- [PROBLEM REQUIREMENTS]: Please output the lines from the one with "removed | blue" through the end of the data exactly as written, omitting all pictures.
(THE RECORDS Opens)
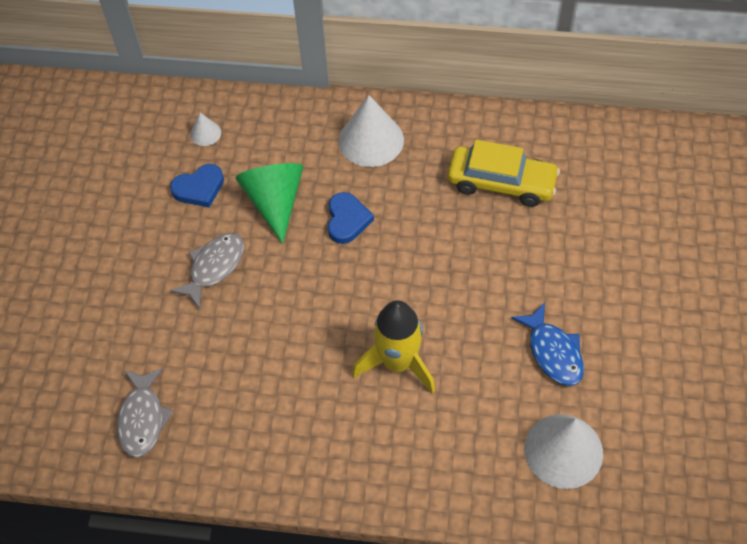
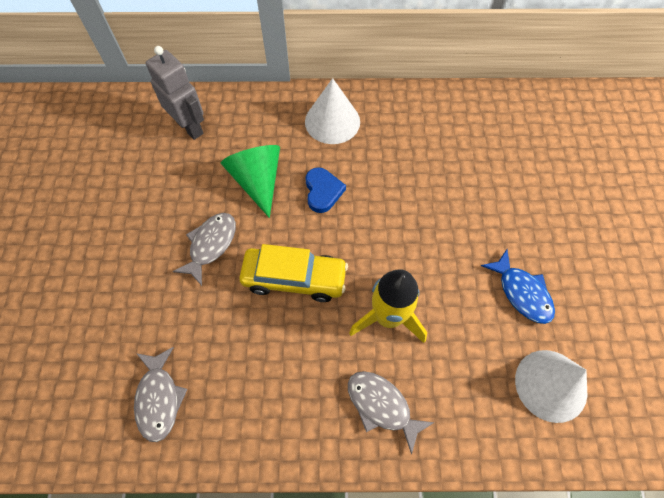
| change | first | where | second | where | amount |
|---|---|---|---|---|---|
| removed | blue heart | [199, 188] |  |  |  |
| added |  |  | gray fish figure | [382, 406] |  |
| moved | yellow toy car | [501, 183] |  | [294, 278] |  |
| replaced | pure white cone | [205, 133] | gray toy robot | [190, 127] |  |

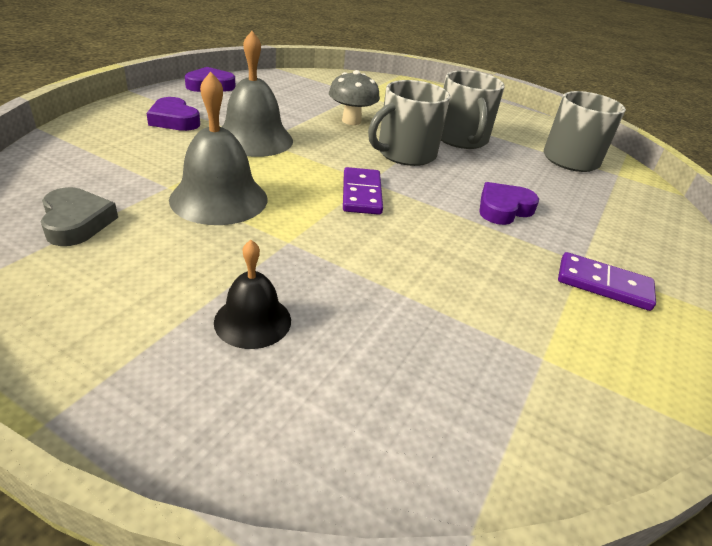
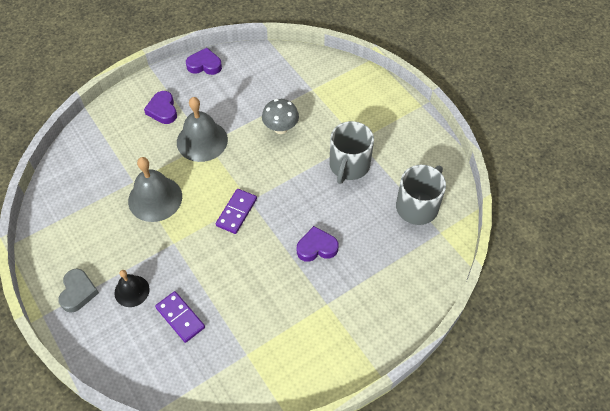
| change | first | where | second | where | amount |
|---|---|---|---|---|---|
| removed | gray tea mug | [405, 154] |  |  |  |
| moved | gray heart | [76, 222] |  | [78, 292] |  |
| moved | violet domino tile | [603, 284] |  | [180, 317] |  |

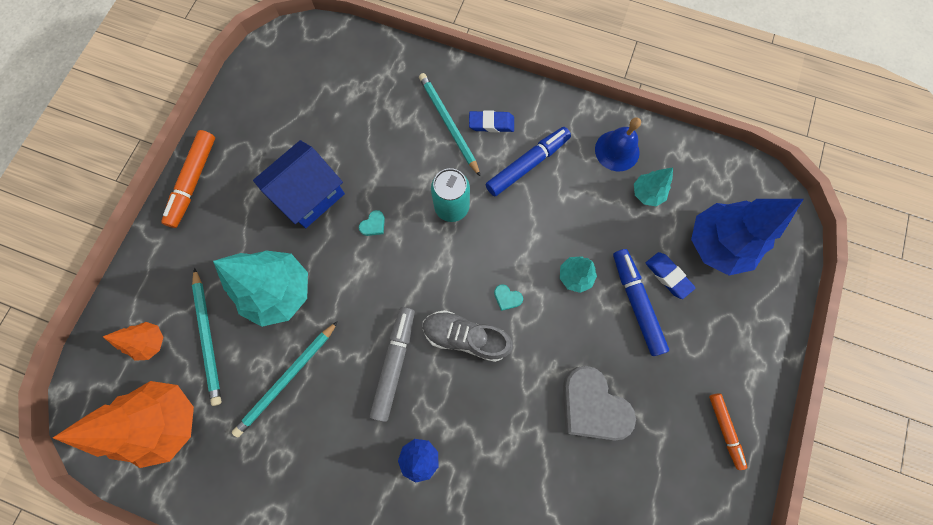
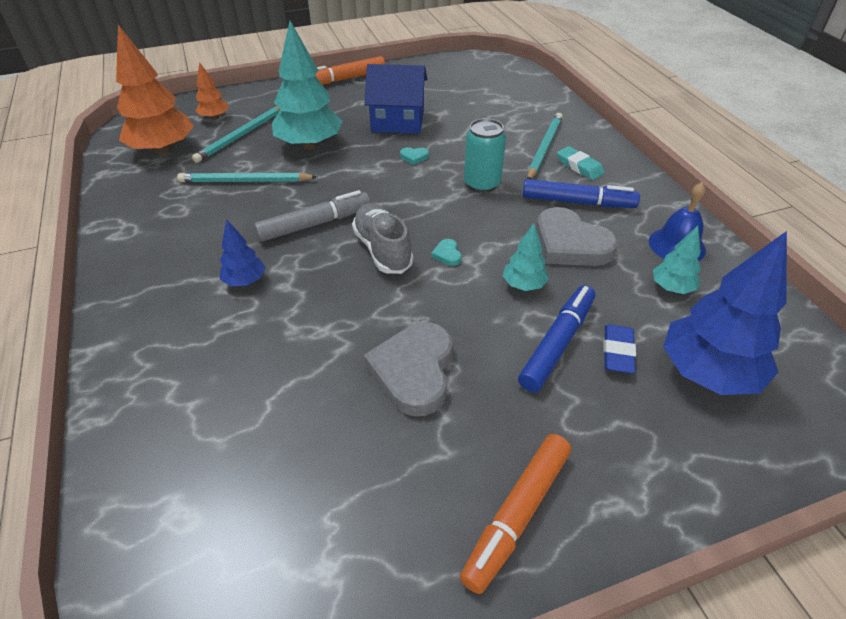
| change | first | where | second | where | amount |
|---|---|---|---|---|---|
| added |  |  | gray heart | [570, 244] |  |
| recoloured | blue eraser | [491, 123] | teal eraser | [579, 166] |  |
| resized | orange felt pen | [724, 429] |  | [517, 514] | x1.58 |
(THE RECORDS Closes)
- [YOUR RESPONSE]:
| removed | blue heart | [199, 188] |  |  |  |
| added |  |  | gray fish figure | [382, 406] |  |
| moved | yellow toy car | [501, 183] |  | [294, 278] |  |
| replaced | pure white cone | [205, 133] | gray toy robot | [190, 127] |  |

| change | first | where | second | where | amount |
|---|---|---|---|---|---|
| removed | gray tea mug | [405, 154] |  |  |  |
| moved | gray heart | [76, 222] |  | [78, 292] |  |
| moved | violet domino tile | [603, 284] |  | [180, 317] |  |

| change | first | where | second | where | amount |
|---|---|---|---|---|---|
| added |  |  | gray heart | [570, 244] |  |
| recoloured | blue eraser | [491, 123] | teal eraser | [579, 166] |  |
| resized | orange felt pen | [724, 429] |  | [517, 514] | x1.58 |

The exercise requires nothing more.